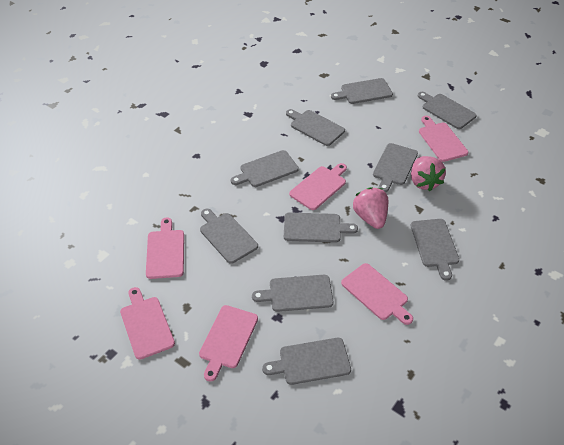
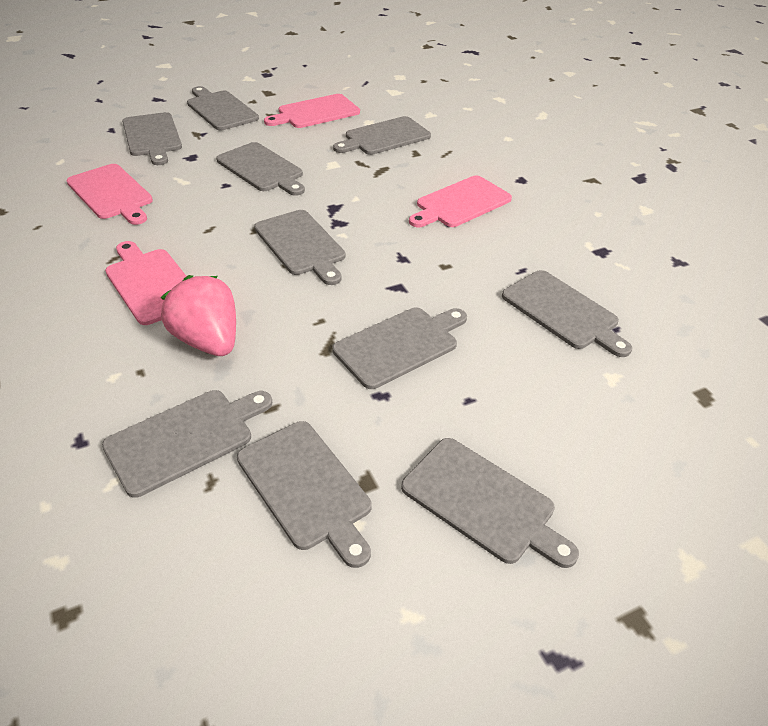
pink cutting board: 6 -> 4
pink strawberry: 2 -> 1

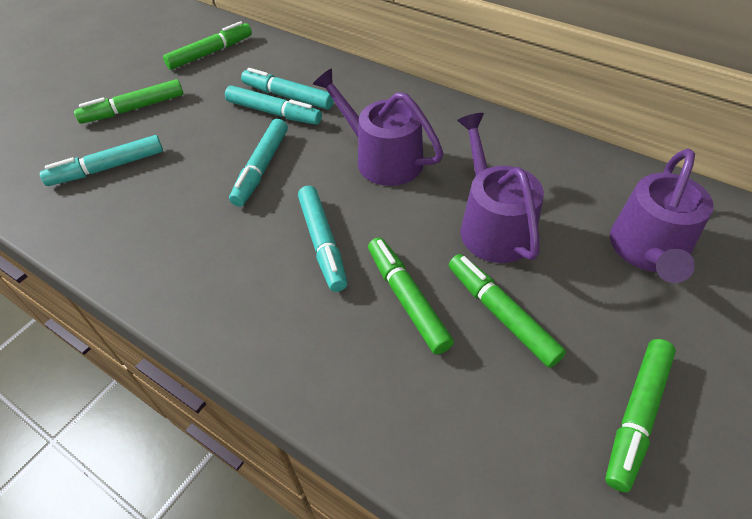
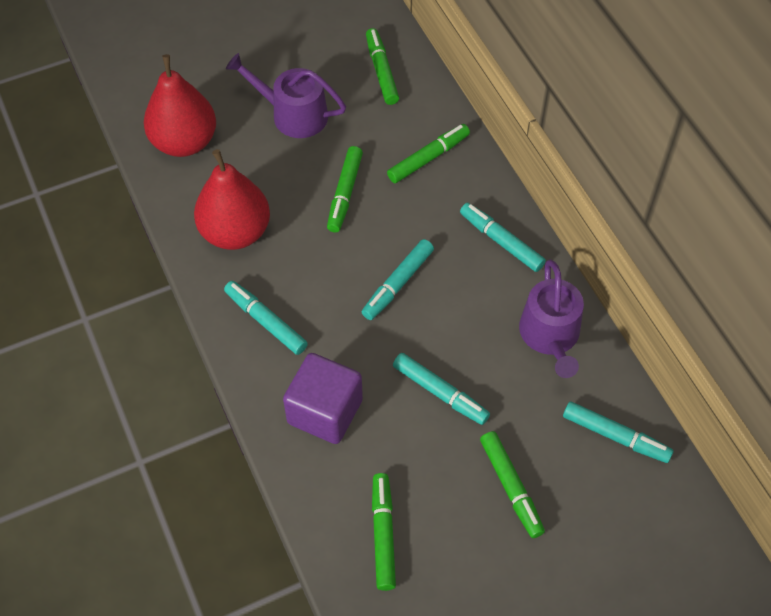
purple cube: 0 -> 1
purple watering can: 3 -> 2
red pear: 0 -> 2

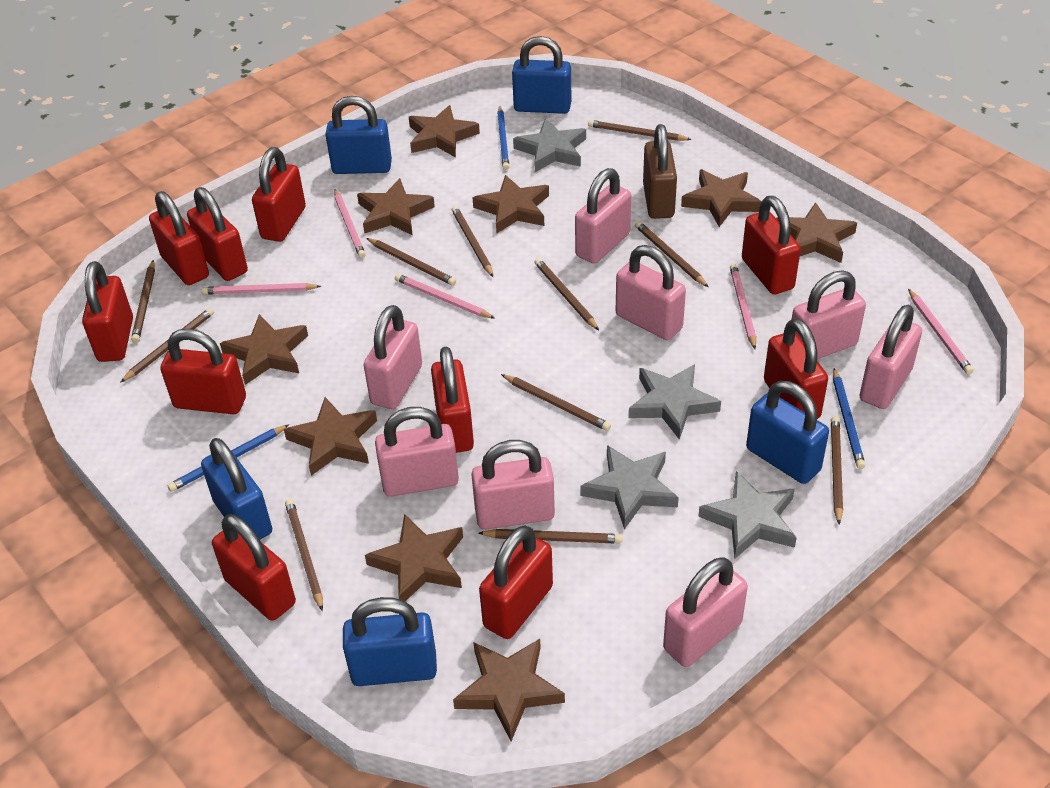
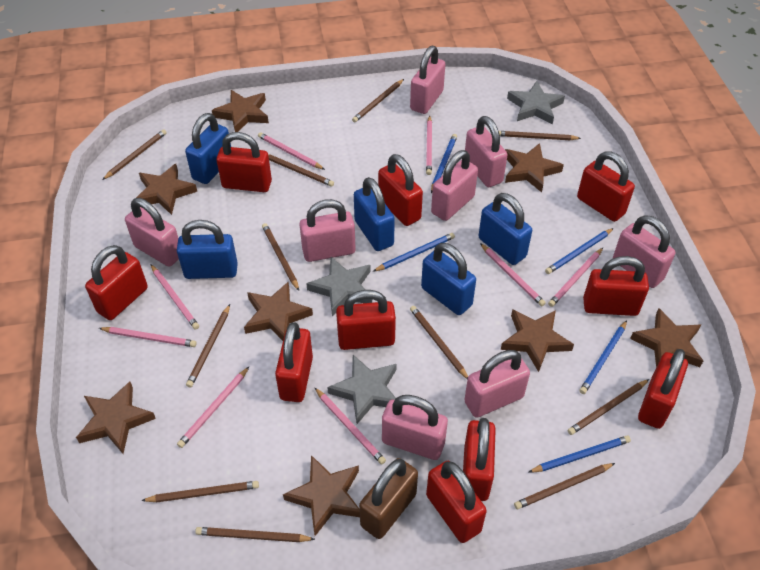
blue pencil: 3 -> 5
brown star: 9 -> 8
grey star: 4 -> 3
pink pencil: 5 -> 8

-=-=-

Exercise aim
Keep every word of the records above exactly, and return them with no pictures.

Answer
pink cutting board: 6 -> 4
pink strawberry: 2 -> 1

purple cube: 0 -> 1
purple watering can: 3 -> 2
red pear: 0 -> 2

blue pencil: 3 -> 5
brown star: 9 -> 8
grey star: 4 -> 3
pink pencil: 5 -> 8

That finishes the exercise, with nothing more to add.